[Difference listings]
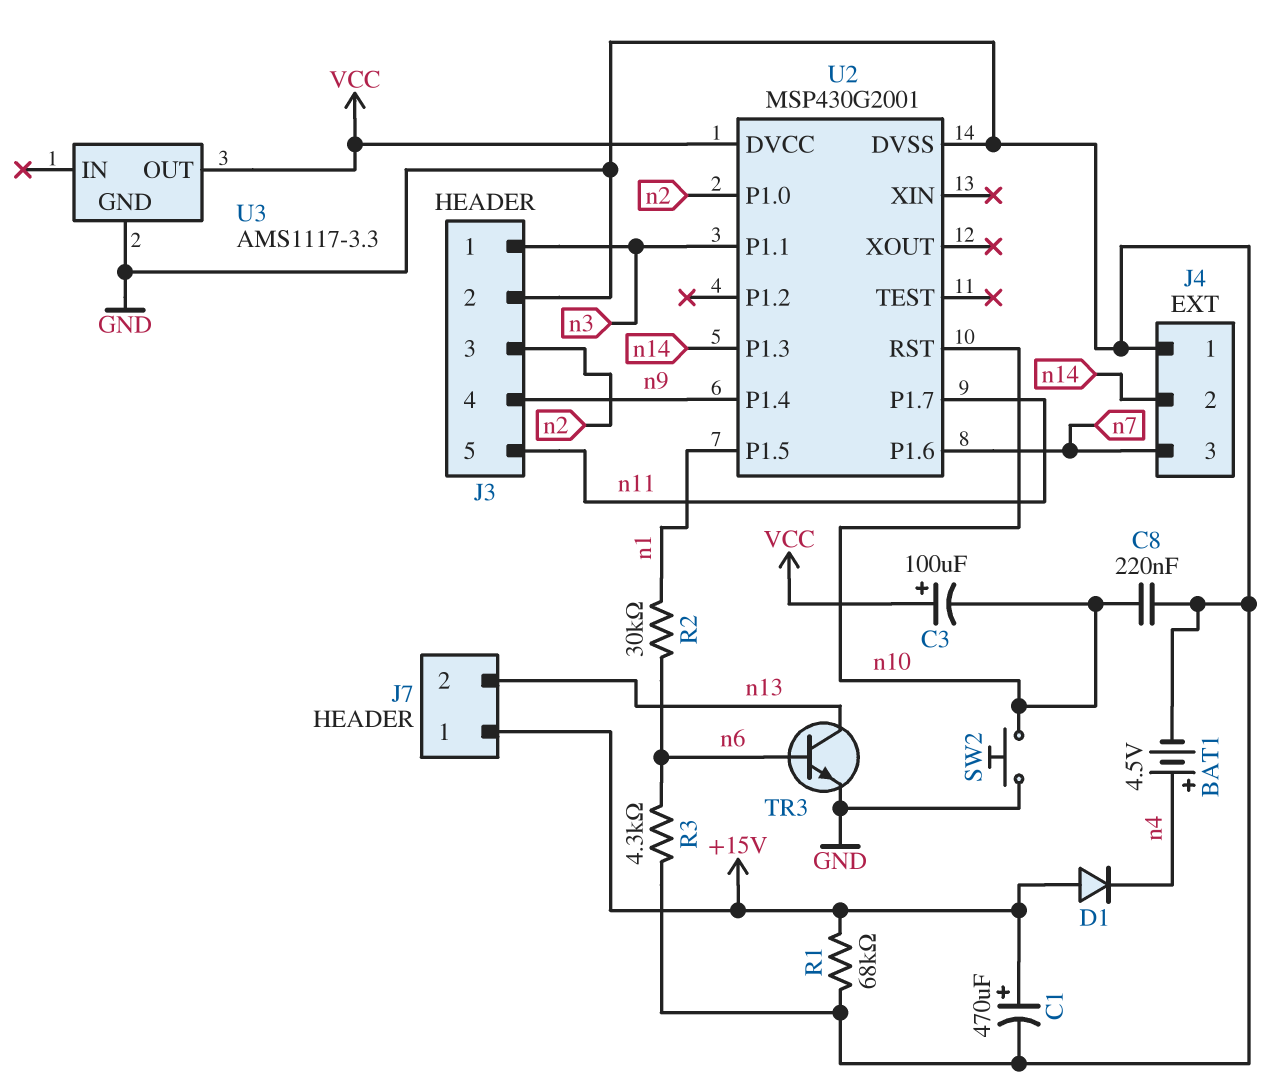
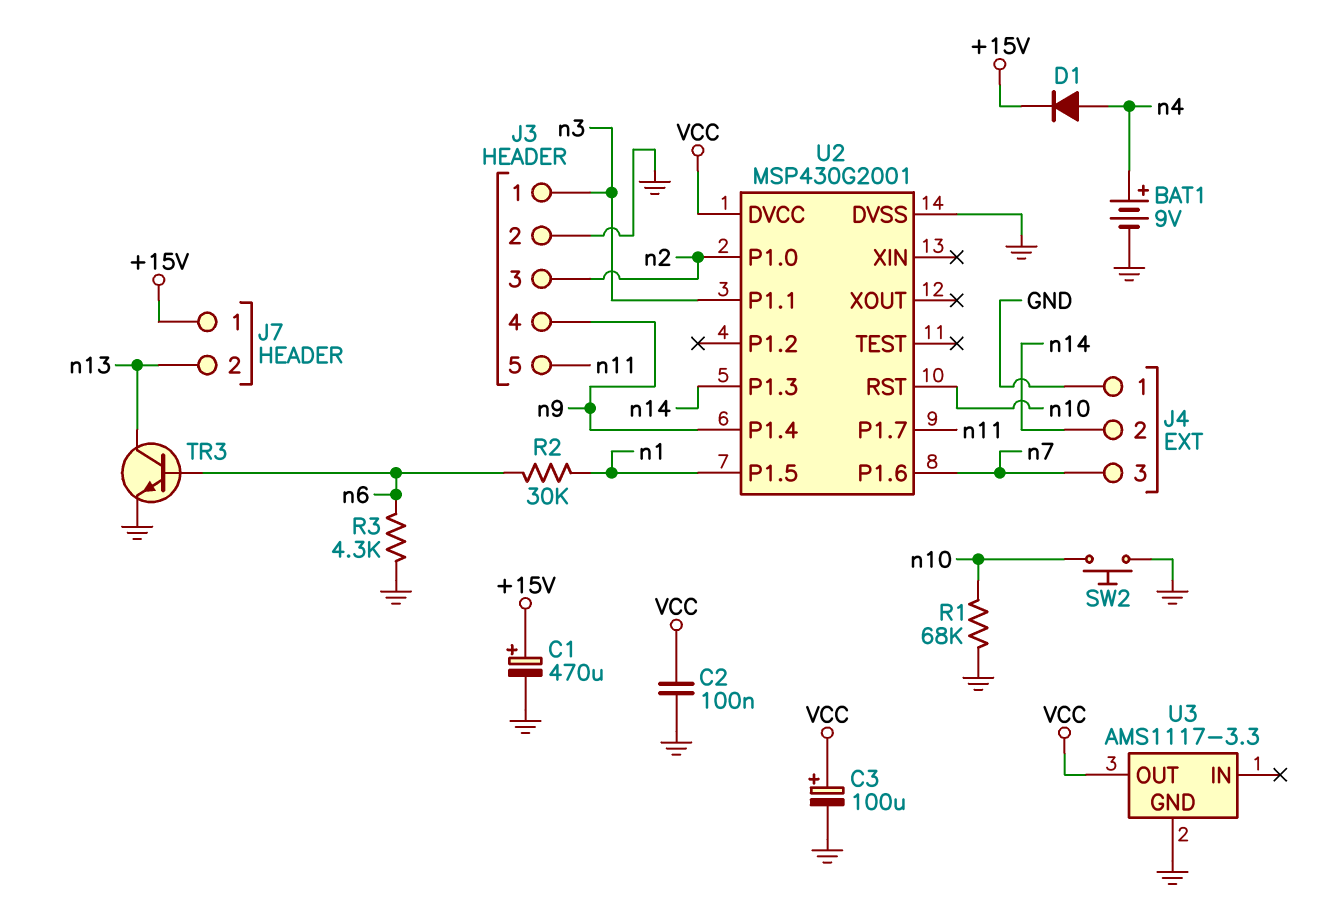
BAT1: 4.5V (plus n4, minus GND) -> 9V (plus n4, minus GND)
C2: none -> 100nF (GND, VCC)
C3: 100uF (plus VCC, minus n10) -> 100uF (plus VCC, minus GND)
C8: 220nF (GND, n10) -> none
D1: diode (A +15V, K n4) -> diode (A n4, K +15V)
R1: 68k (+15V, GND) -> 68k (GND, n10)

PROMPT. For each entry, repeat its text exactly and leave out any picture it holds.

REPLY TO THE TASK.
BAT1: 4.5V (plus n4, minus GND) -> 9V (plus n4, minus GND)
C2: none -> 100nF (GND, VCC)
C3: 100uF (plus VCC, minus n10) -> 100uF (plus VCC, minus GND)
C8: 220nF (GND, n10) -> none
D1: diode (A +15V, K n4) -> diode (A n4, K +15V)
R1: 68k (+15V, GND) -> 68k (GND, n10)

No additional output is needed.